**SOURCE DATA**
- Opening Delimiter -
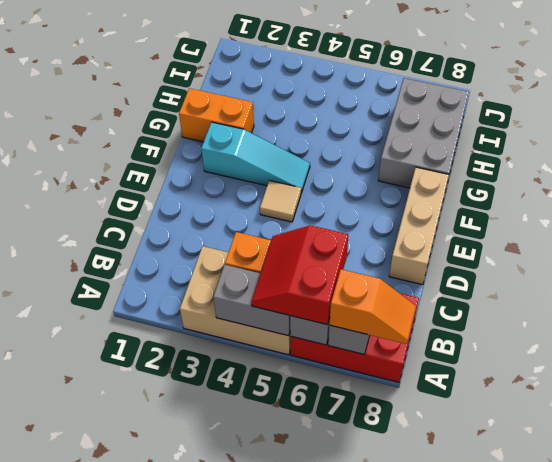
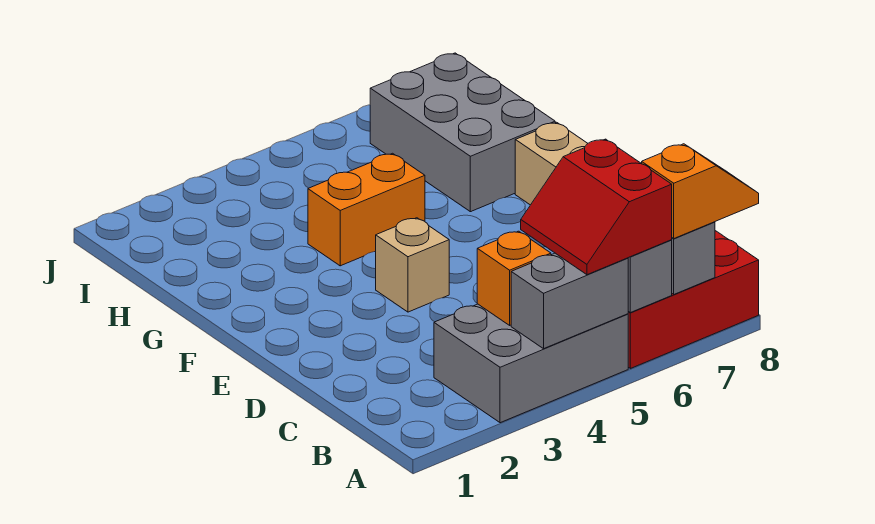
tan brick A3:B5 level 1 -> grey brick A3:B5 level 1
tan tile E4 level 1 -> tan brick E4 level 1
cyan slope F2:F4 level 1 top 2 -> none
orange brick G1:G2 level 1 -> orange brick G4:G5 level 1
- Closing Delimiter -
**WHAT YOU SHOULD DO**
Apart from the images, every line above needs to be printed again exactly.

**TASK ANSWER**
tan brick A3:B5 level 1 -> grey brick A3:B5 level 1
tan tile E4 level 1 -> tan brick E4 level 1
cyan slope F2:F4 level 1 top 2 -> none
orange brick G1:G2 level 1 -> orange brick G4:G5 level 1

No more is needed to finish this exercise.